---------- The data ----------

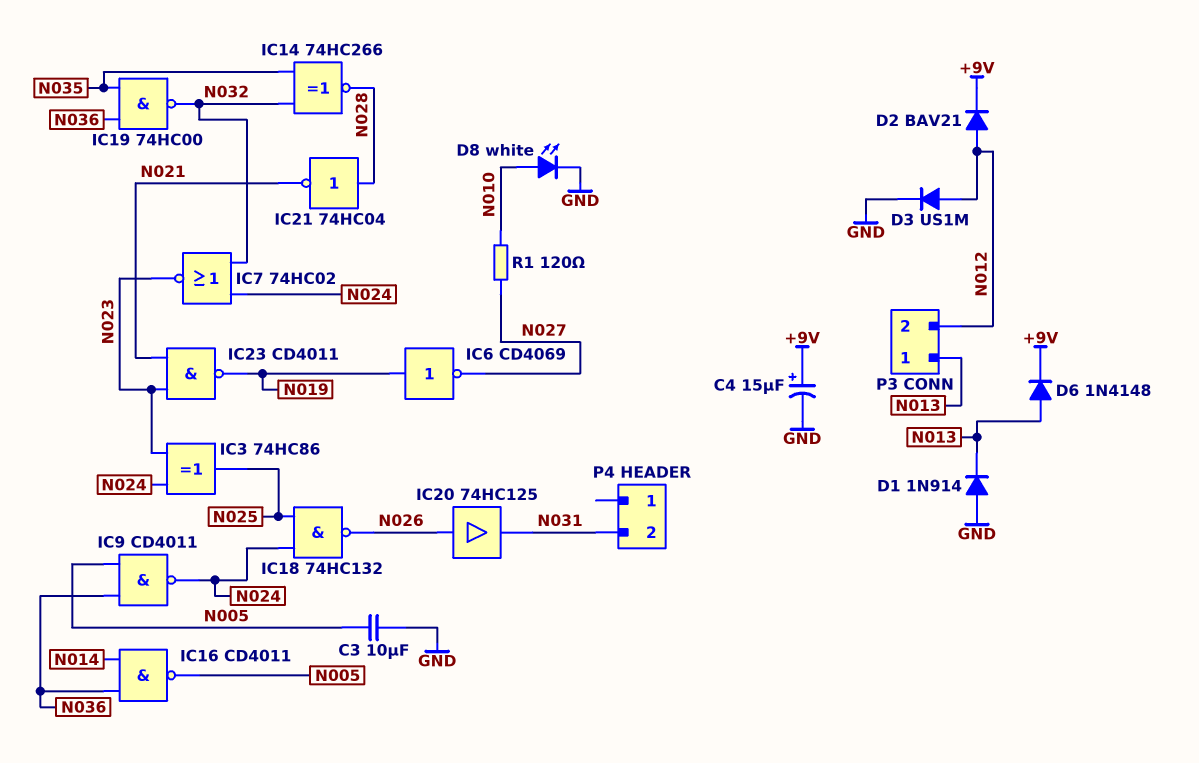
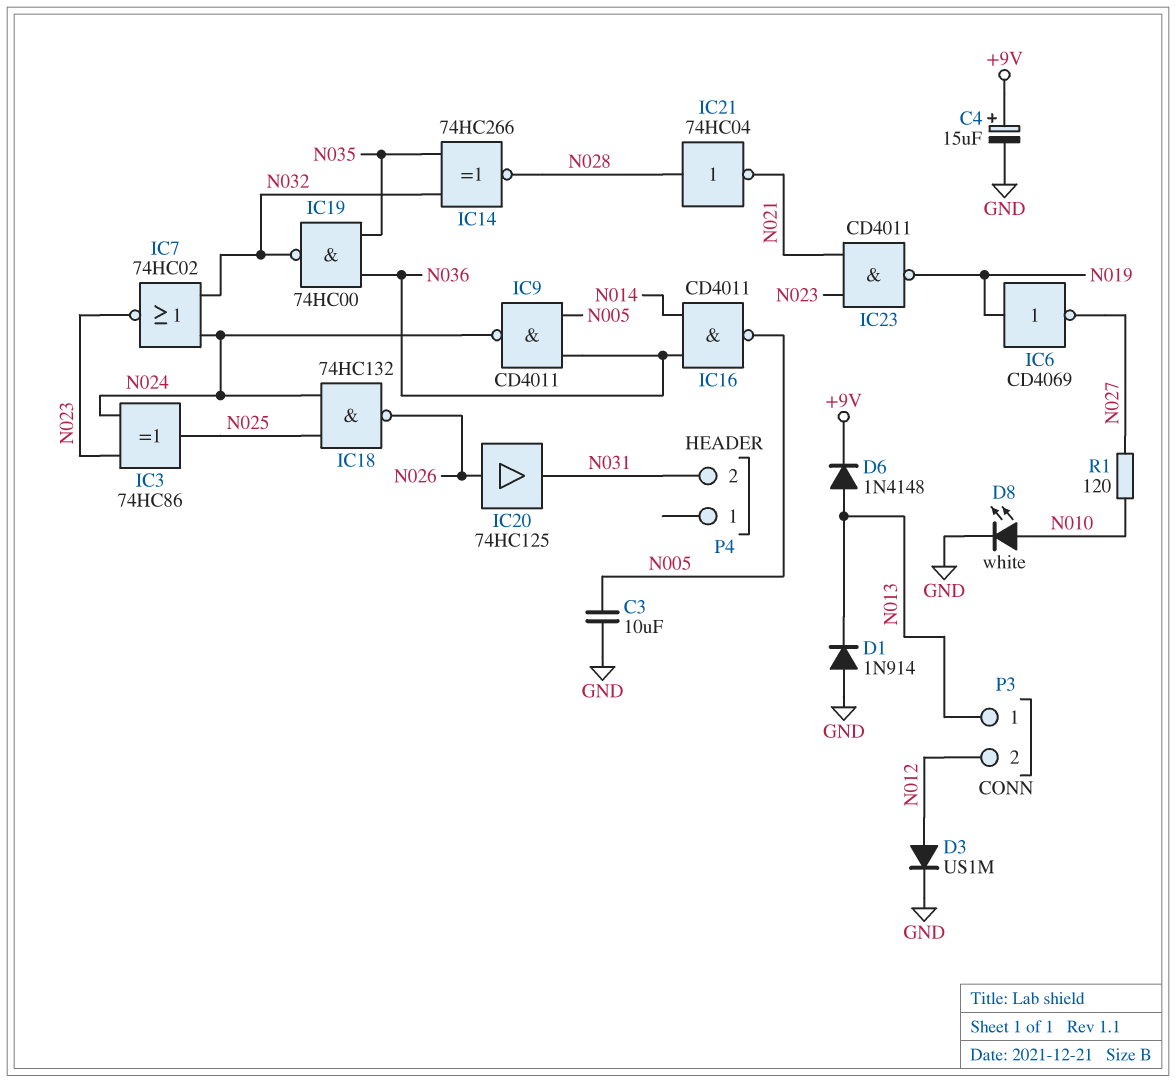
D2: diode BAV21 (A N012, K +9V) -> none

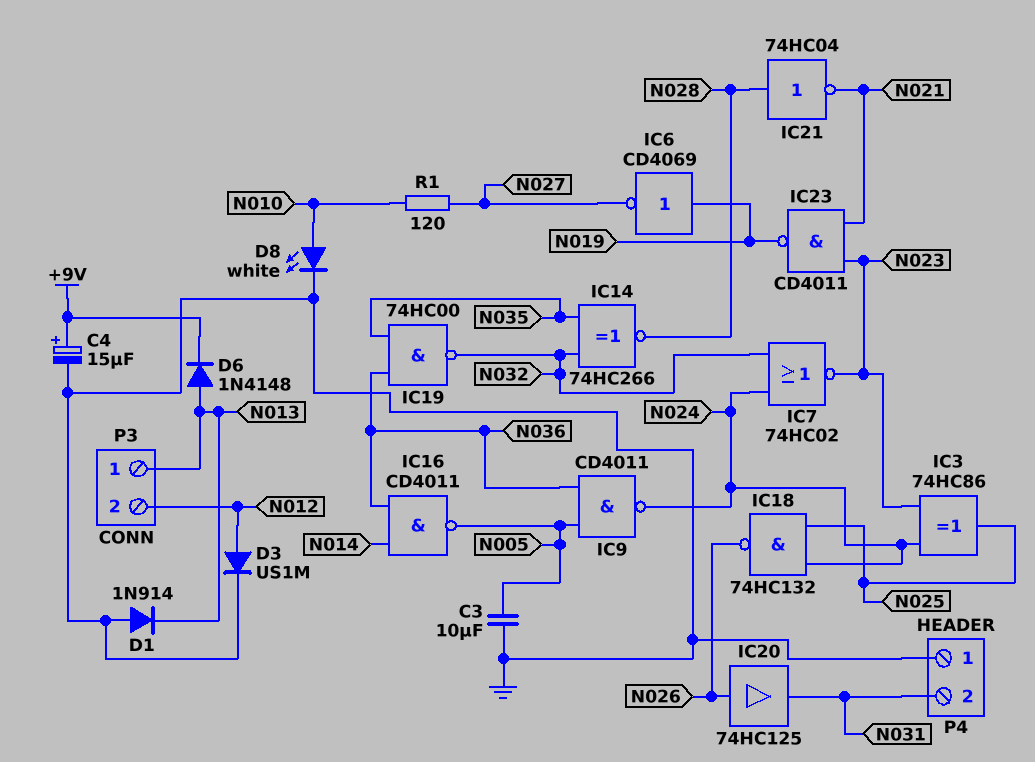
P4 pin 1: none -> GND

----------
---------- The data ----------

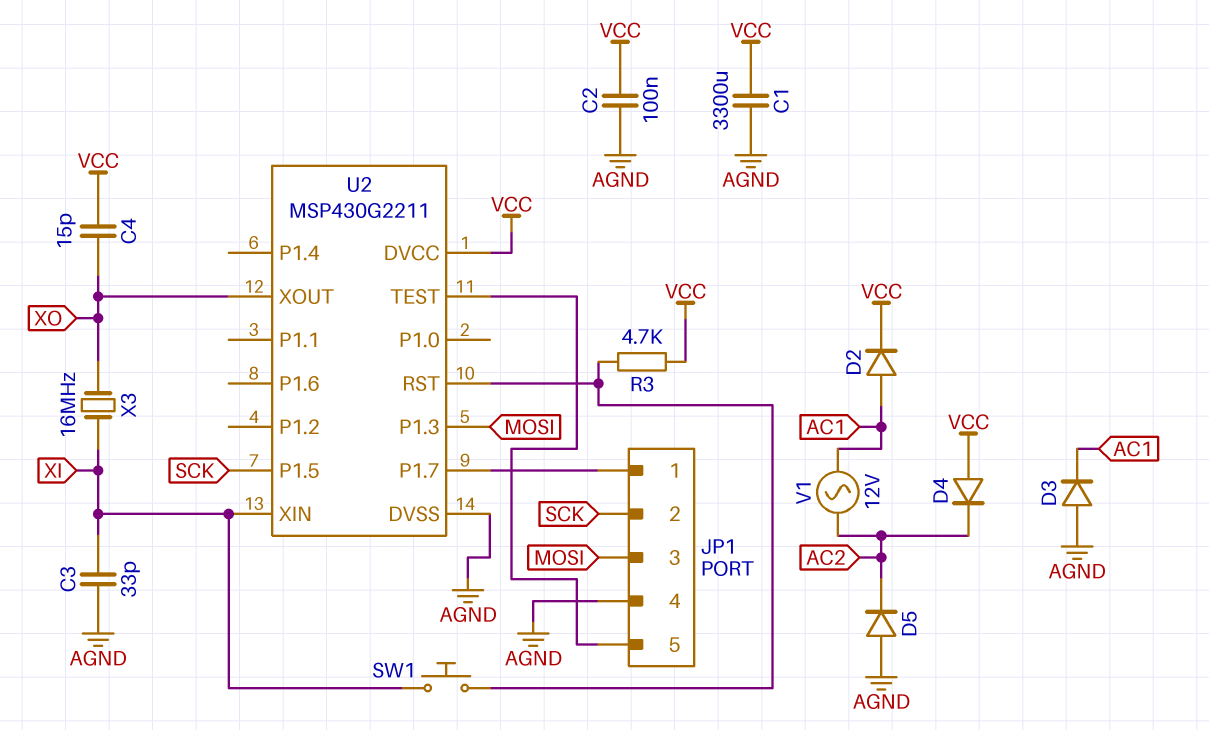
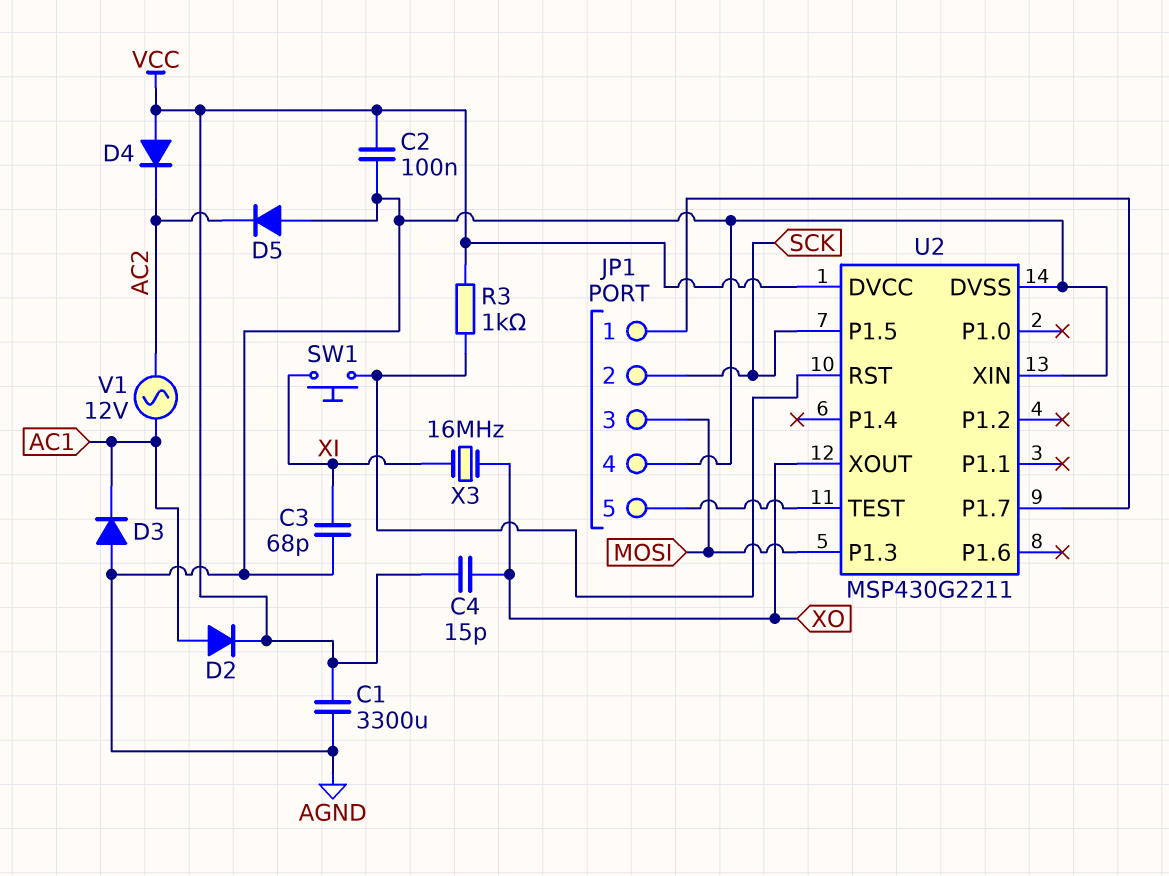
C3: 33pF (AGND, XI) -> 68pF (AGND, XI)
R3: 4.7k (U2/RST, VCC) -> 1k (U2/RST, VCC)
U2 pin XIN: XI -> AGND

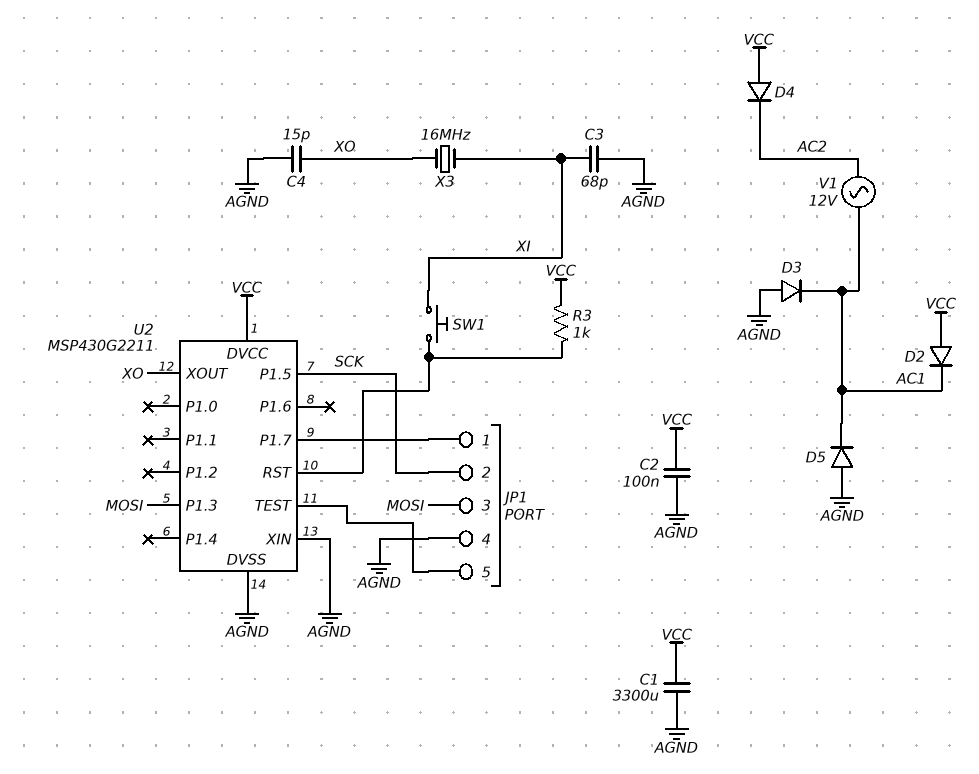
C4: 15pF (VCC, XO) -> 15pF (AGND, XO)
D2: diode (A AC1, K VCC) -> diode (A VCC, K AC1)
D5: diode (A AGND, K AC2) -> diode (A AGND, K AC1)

----------

Activity
Taking the material above, give again exactly the lines from the one holding "R3: 4.7k (U2/RST, VCC) -> 1k (U2/RST, VCC)" through the one holding "D5: diode (A", with both ends and without pictures.

Your solution
R3: 4.7k (U2/RST, VCC) -> 1k (U2/RST, VCC)
U2 pin XIN: XI -> AGND

C4: 15pF (VCC, XO) -> 15pF (AGND, XO)
D2: diode (A AC1, K VCC) -> diode (A VCC, K AC1)
D5: diode (A AGND, K AC2) -> diode (A AGND, K AC1)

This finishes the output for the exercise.